Go through the data and count each line that has the string "cyan". Give that count alone.

Information >>
□ □ □ □ □ □ □

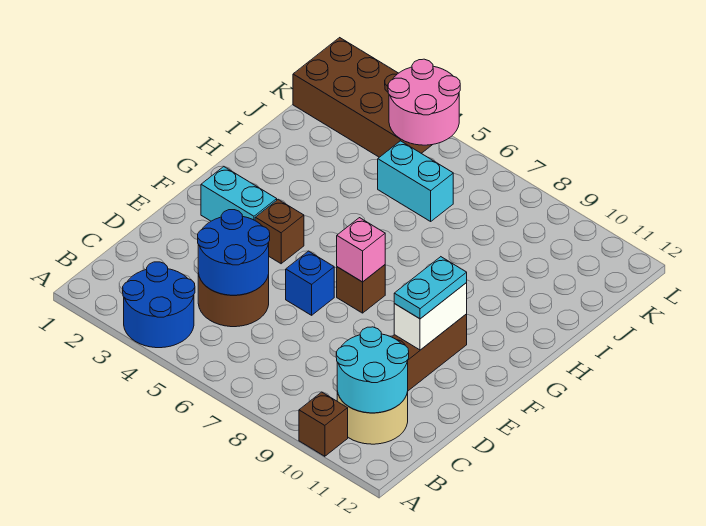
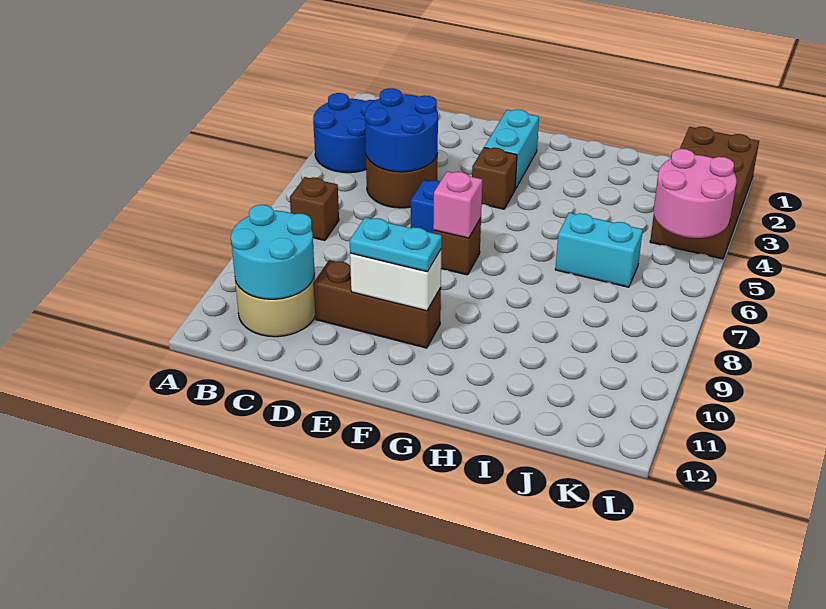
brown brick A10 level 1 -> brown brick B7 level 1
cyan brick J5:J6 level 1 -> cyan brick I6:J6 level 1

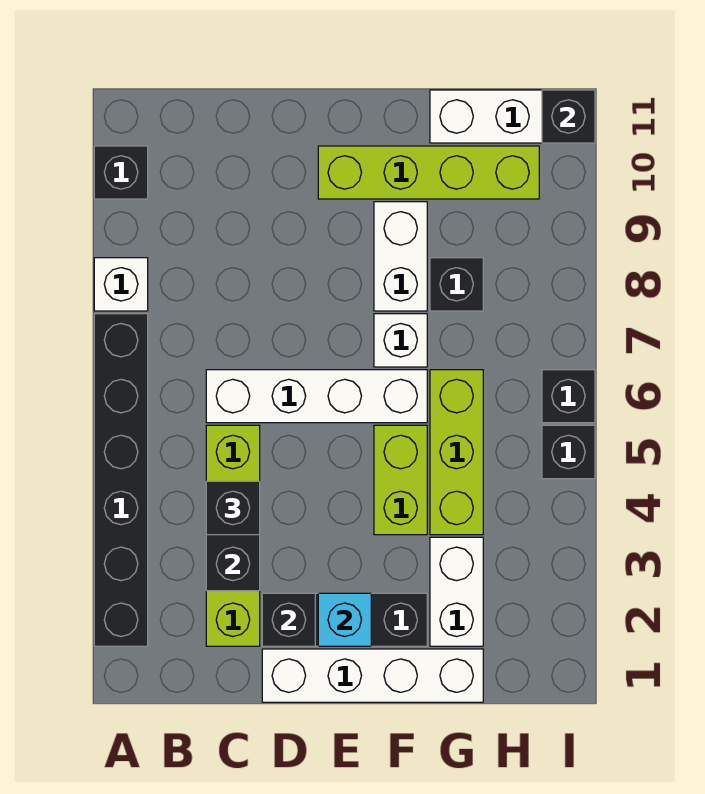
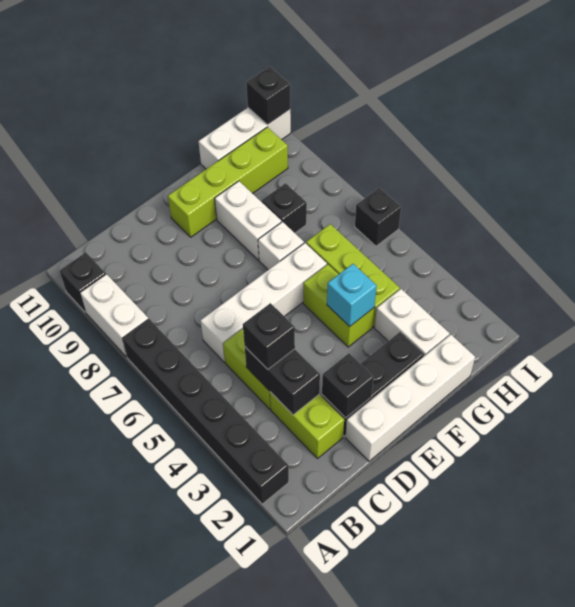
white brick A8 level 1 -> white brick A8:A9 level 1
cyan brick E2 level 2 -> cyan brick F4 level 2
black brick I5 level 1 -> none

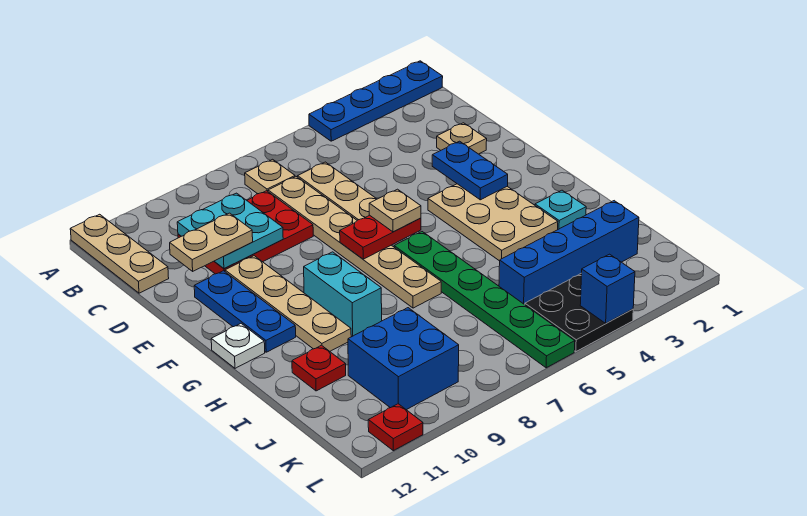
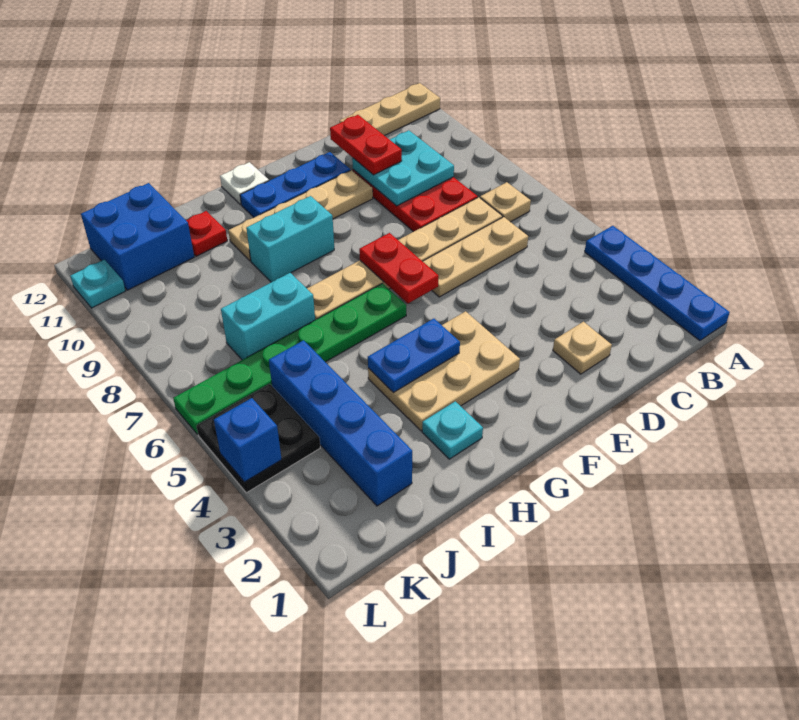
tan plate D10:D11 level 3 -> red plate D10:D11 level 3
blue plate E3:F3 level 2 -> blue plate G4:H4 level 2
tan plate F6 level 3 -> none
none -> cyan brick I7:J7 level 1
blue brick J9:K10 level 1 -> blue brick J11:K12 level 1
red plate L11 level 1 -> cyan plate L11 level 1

□ □ □ □ □ □ □

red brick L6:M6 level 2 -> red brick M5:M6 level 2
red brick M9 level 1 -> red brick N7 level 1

□ □ □ □ □ □ □

Exercise answer >> 4